**About this task:**
An exact reproduction of the lines from the one with "grey traffic cone [213,230,252,273]" to the end of the data below is required. No other lines may be included.

**Supplied information:**
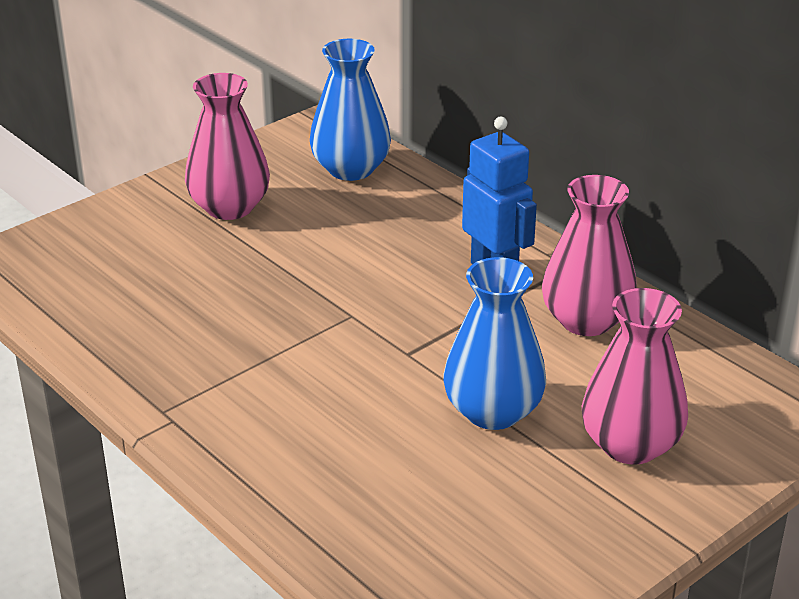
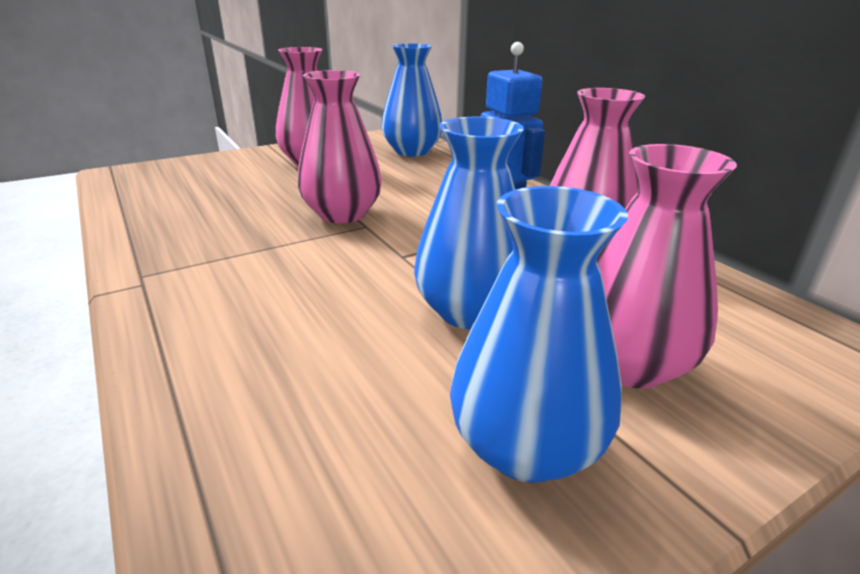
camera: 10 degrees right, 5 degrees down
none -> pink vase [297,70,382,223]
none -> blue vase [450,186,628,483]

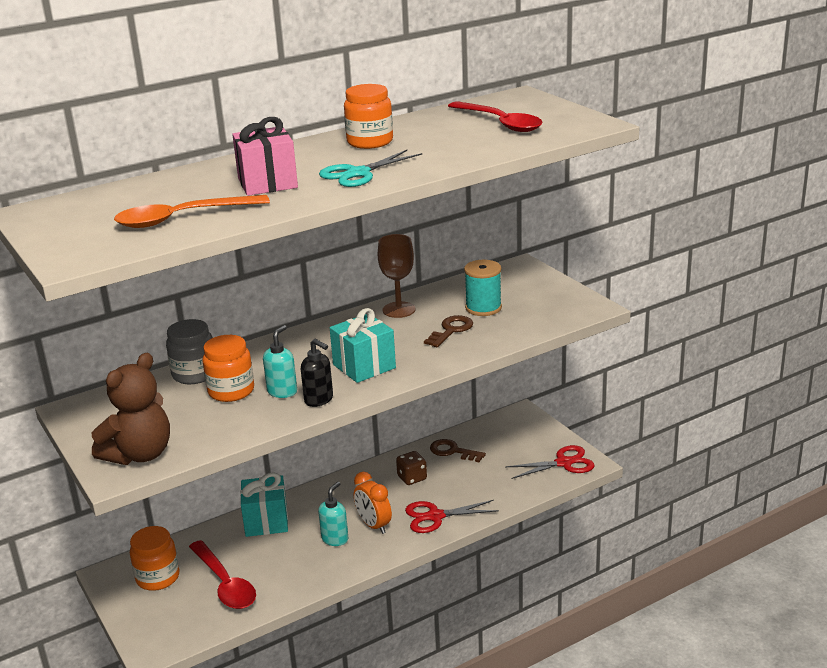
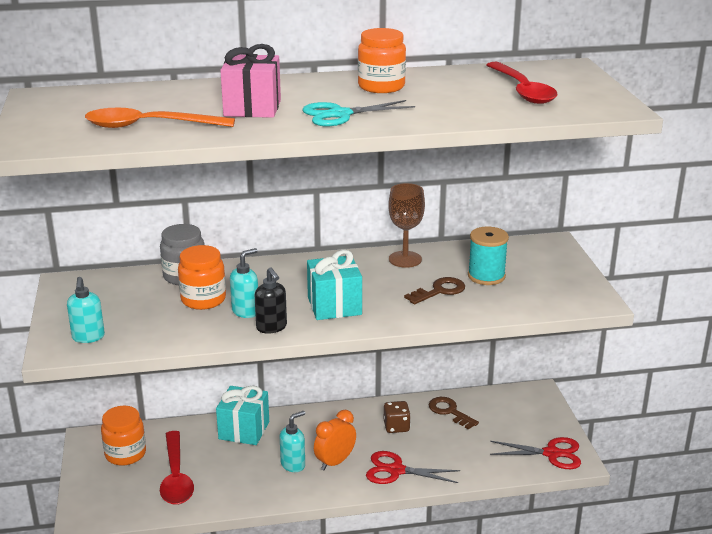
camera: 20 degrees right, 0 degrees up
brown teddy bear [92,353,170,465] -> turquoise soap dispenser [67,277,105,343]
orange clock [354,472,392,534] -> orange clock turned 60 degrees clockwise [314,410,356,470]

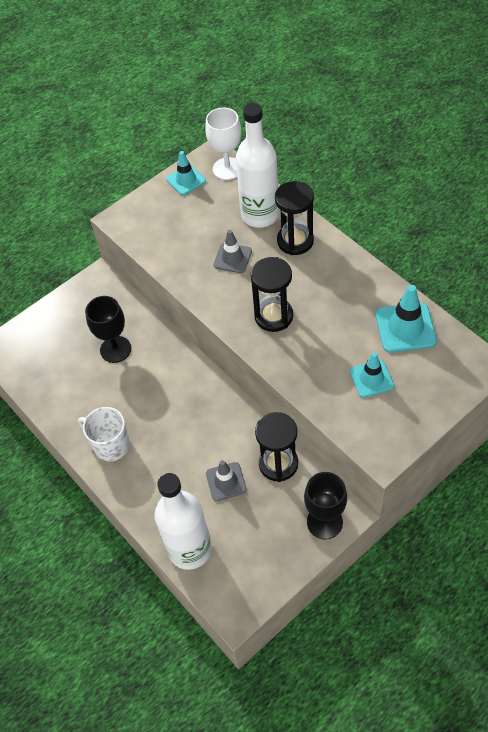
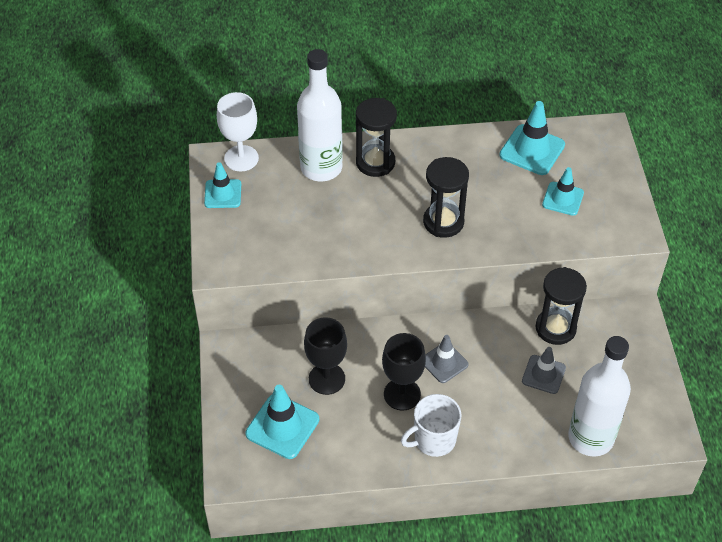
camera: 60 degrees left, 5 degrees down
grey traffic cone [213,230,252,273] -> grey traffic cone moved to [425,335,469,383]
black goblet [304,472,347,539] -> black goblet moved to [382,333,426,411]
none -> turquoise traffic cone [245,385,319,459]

**Your response:**
grey traffic cone [213,230,252,273] -> grey traffic cone moved to [425,335,469,383]
black goblet [304,472,347,539] -> black goblet moved to [382,333,426,411]
none -> turquoise traffic cone [245,385,319,459]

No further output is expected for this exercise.